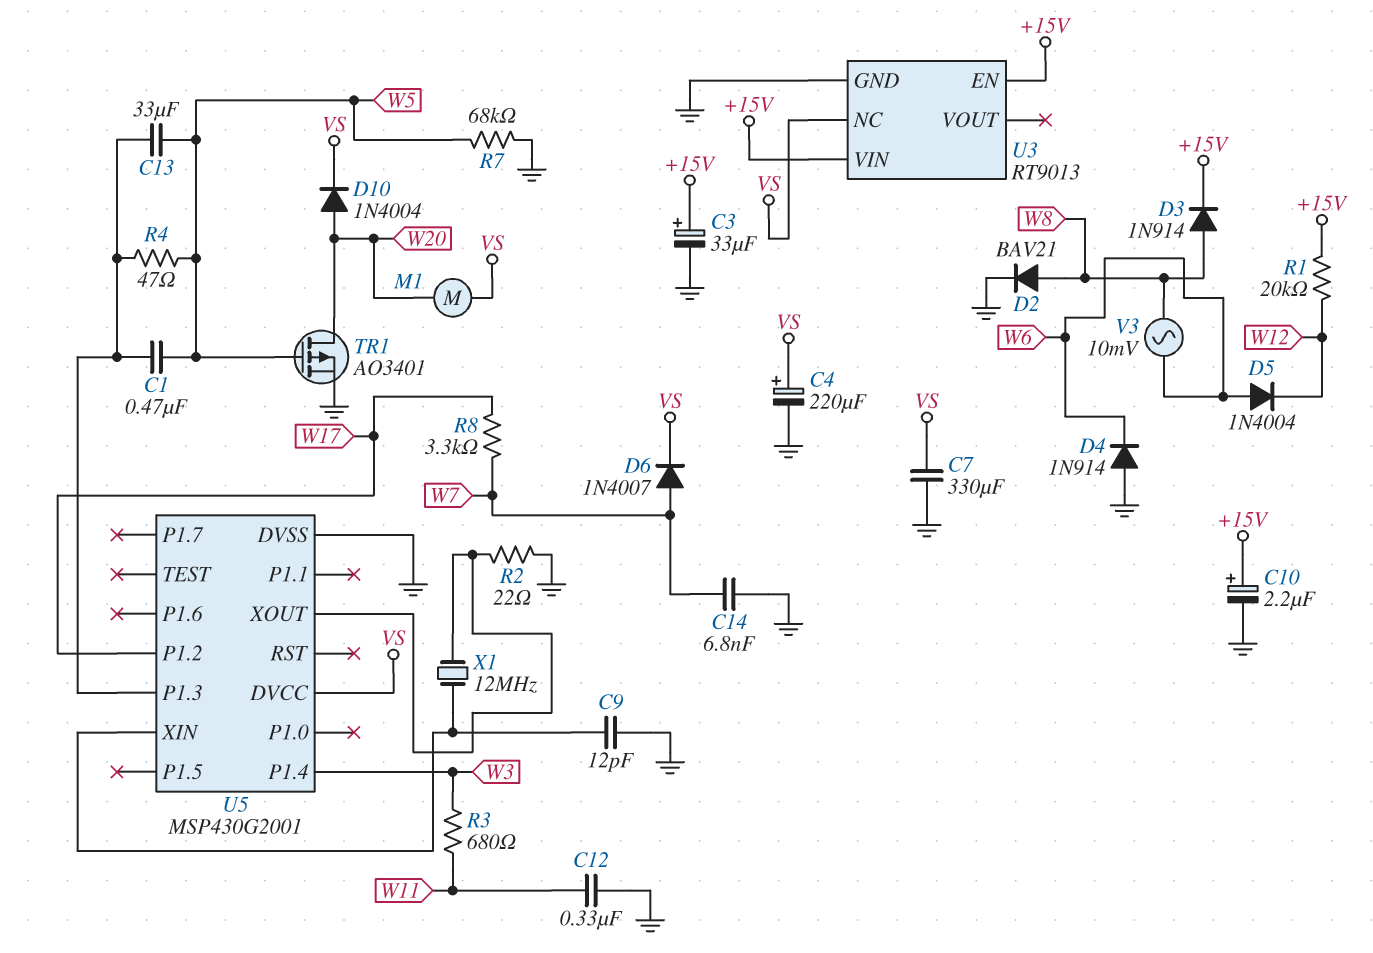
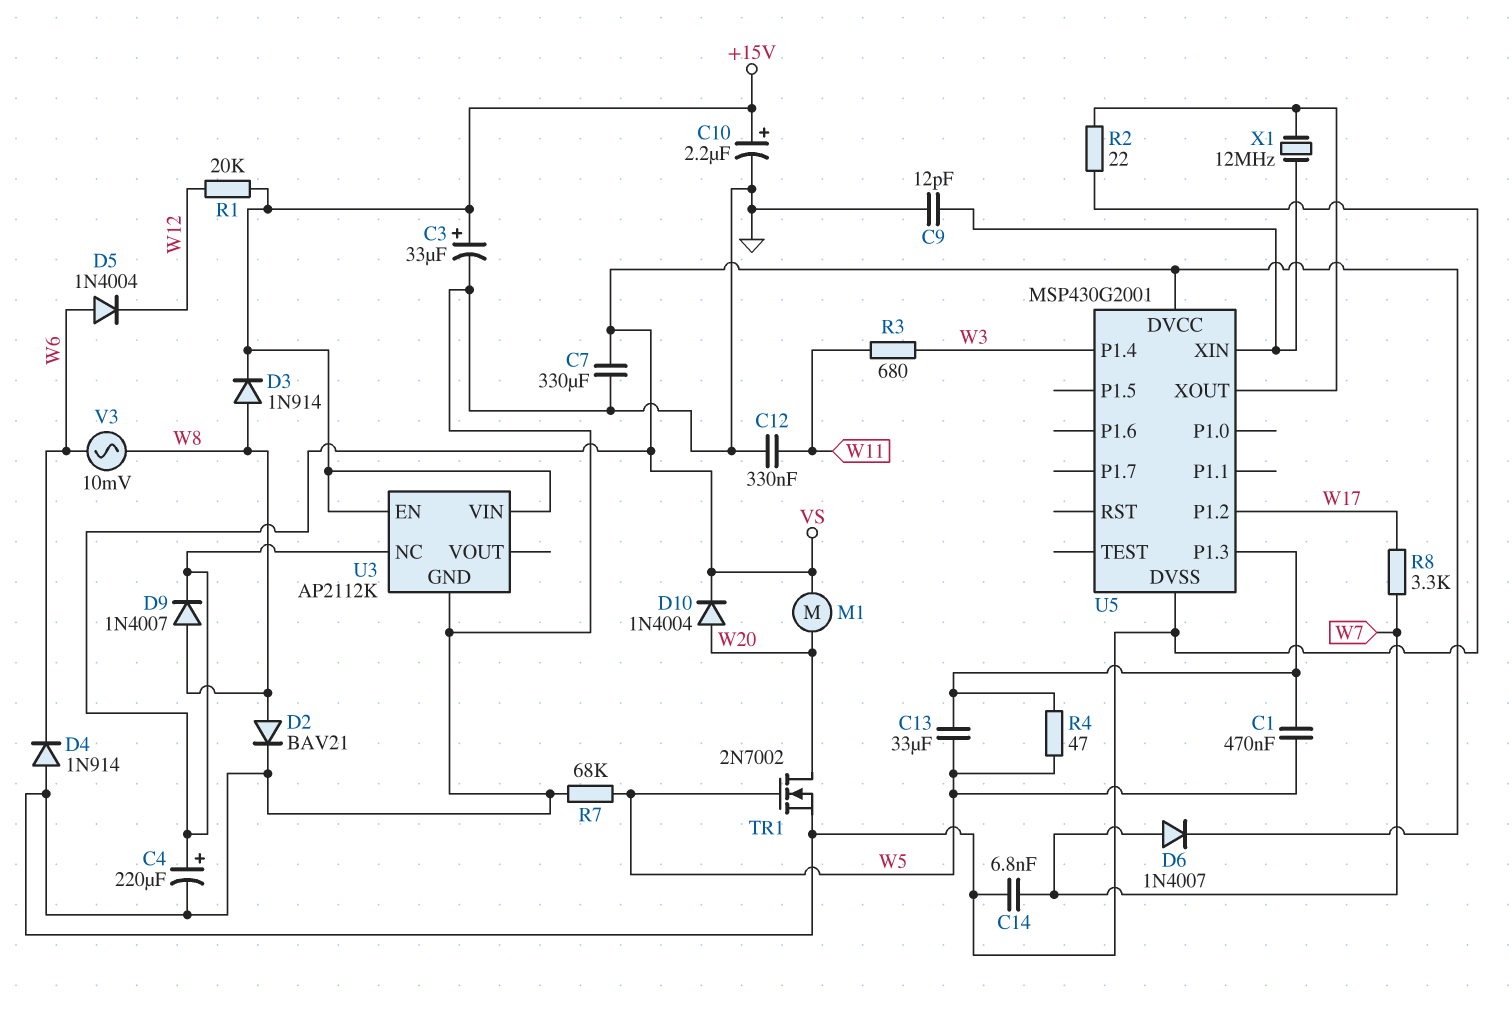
D9: none -> diode 1N4007 (A W8, K VS)
TR1: PMOS AO3401 (G W5, D W20, S GND) -> NMOS 2N7002 (G W5, D W20, S GND)
U3: RT9013 -> AP2112K

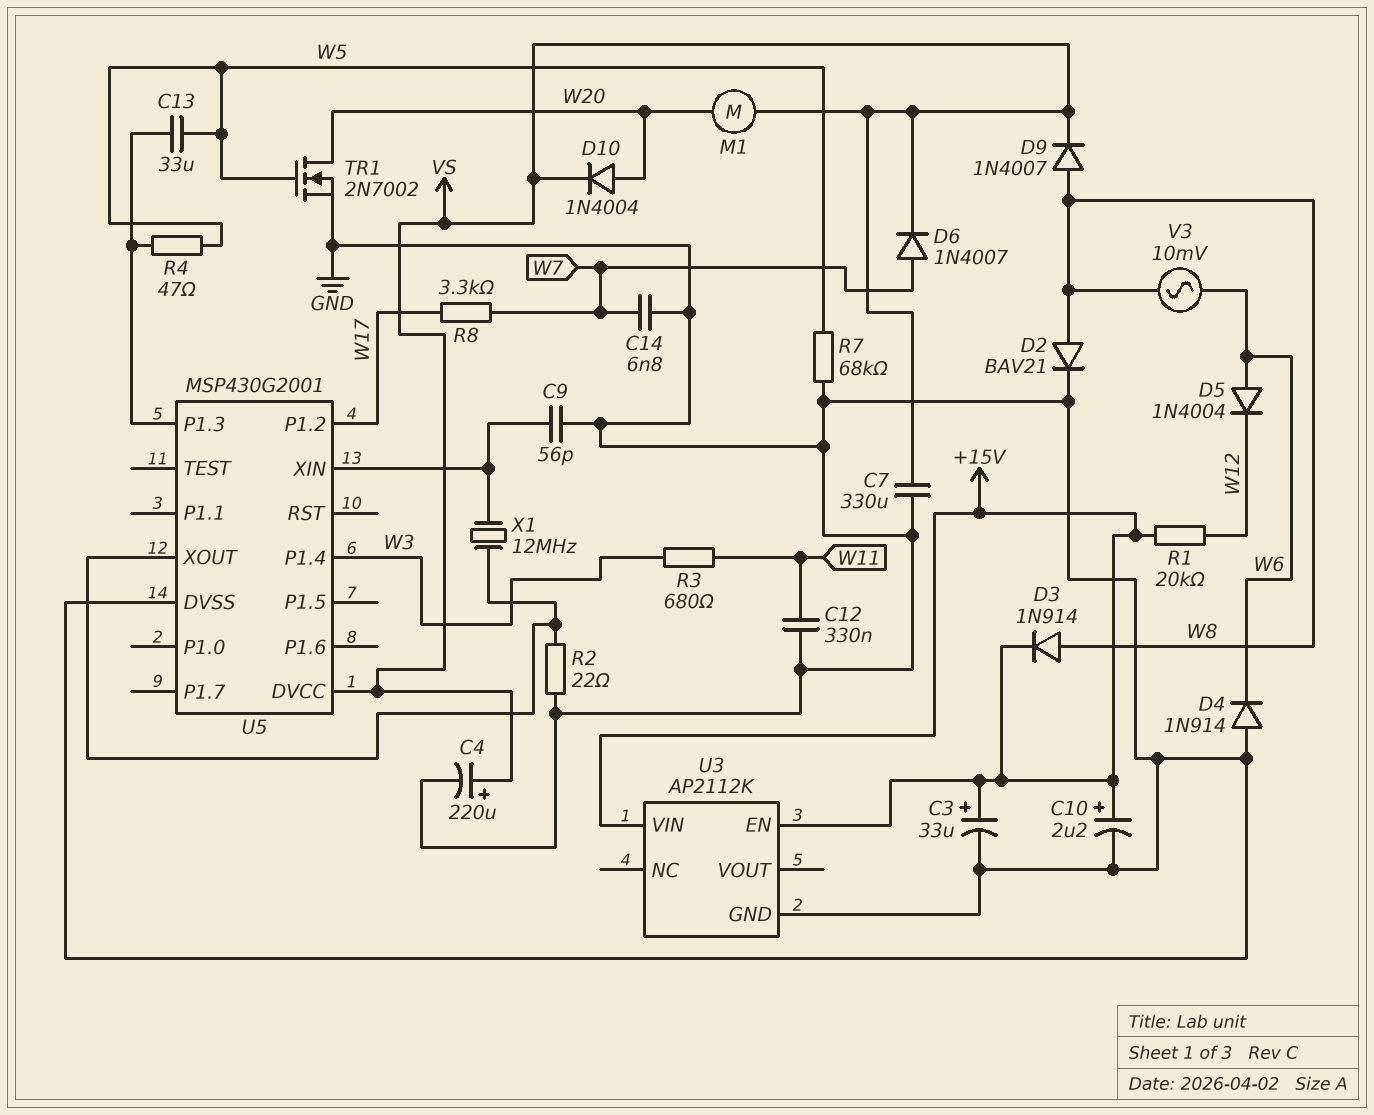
C1: 470nF (U5/P1.3, W5) -> none
C9: 12pF (GND, U5/XIN) -> 56pF (GND, U5/XIN)
U3 pin NC: VS -> none

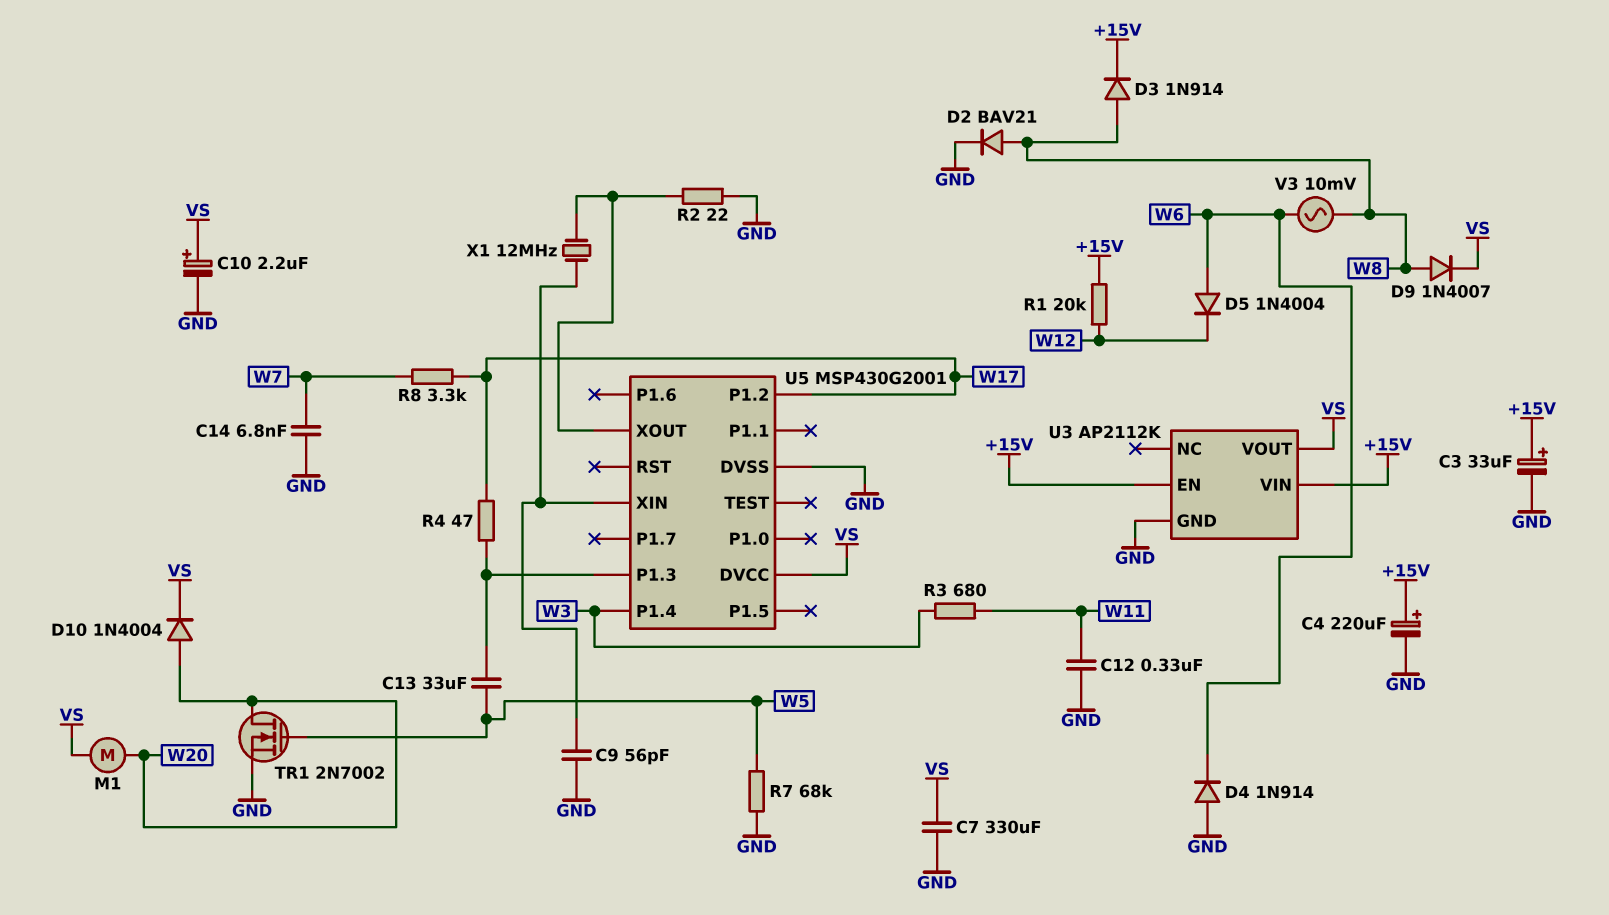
C4: 220uF (plus VS, minus GND) -> 220uF (plus +15V, minus GND)
C10: 2.2uF (plus +15V, minus GND) -> 2.2uF (plus VS, minus GND)
D6: diode 1N4007 (A W7, K VS) -> none
R4: 47 (U5/P1.3, W5) -> 47 (U5/P1.3, W17)
U3 pin VOUT: none -> VS

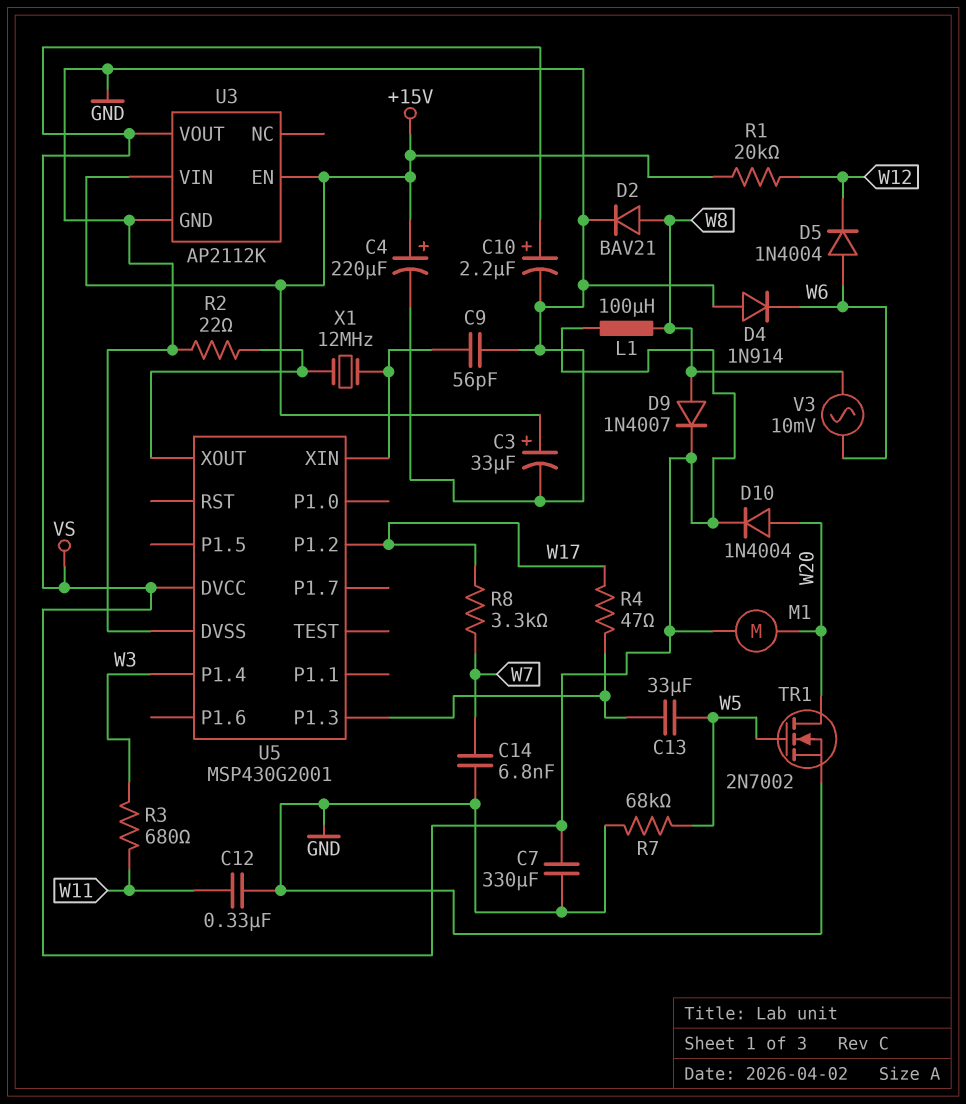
D3: diode 1N914 (A W8, K +15V) -> none
L1: none -> 100uH (VS, W8)

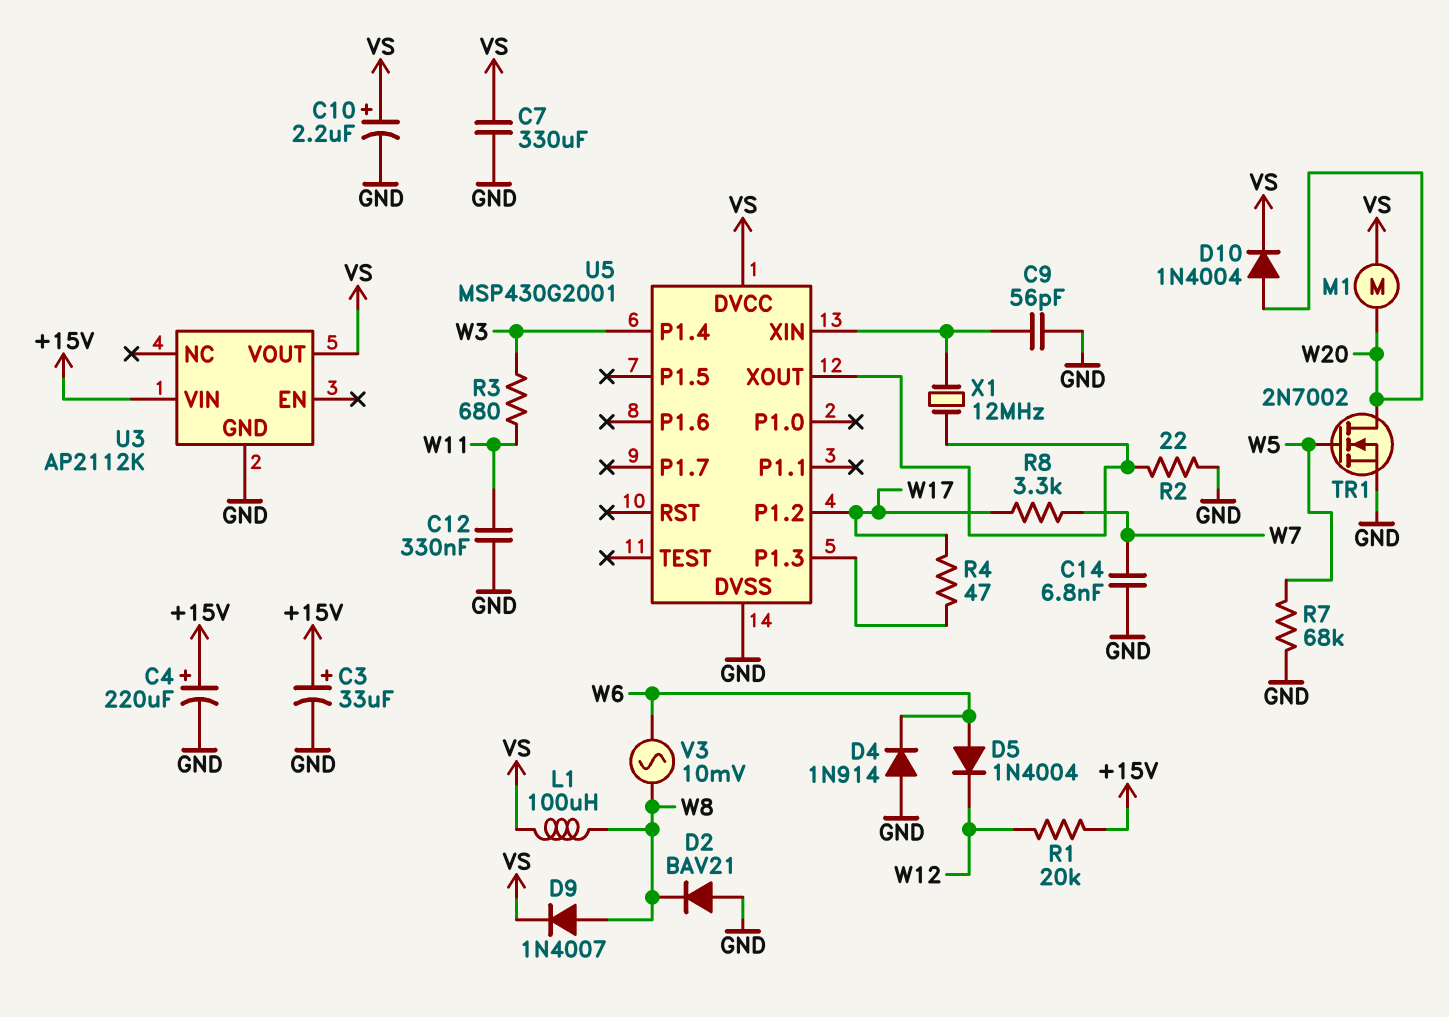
C13: 33uF (U5/P1.3, W5) -> none
D2: diode BAV21 (A W8, K GND) -> diode BAV21 (A GND, K W8)
U3 pin EN: +15V -> none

====

Precisely those lines above that run from the line with "C1: 470nF (U5/P1.3, W5) -> none" up to and including the line with "D6: diode 1N4007 (A W7, K VS) -> none" are to be set down, with the pictures omitted.

C1: 470nF (U5/P1.3, W5) -> none
C9: 12pF (GND, U5/XIN) -> 56pF (GND, U5/XIN)
U3 pin NC: VS -> none

C4: 220uF (plus VS, minus GND) -> 220uF (plus +15V, minus GND)
C10: 2.2uF (plus +15V, minus GND) -> 2.2uF (plus VS, minus GND)
D6: diode 1N4007 (A W7, K VS) -> none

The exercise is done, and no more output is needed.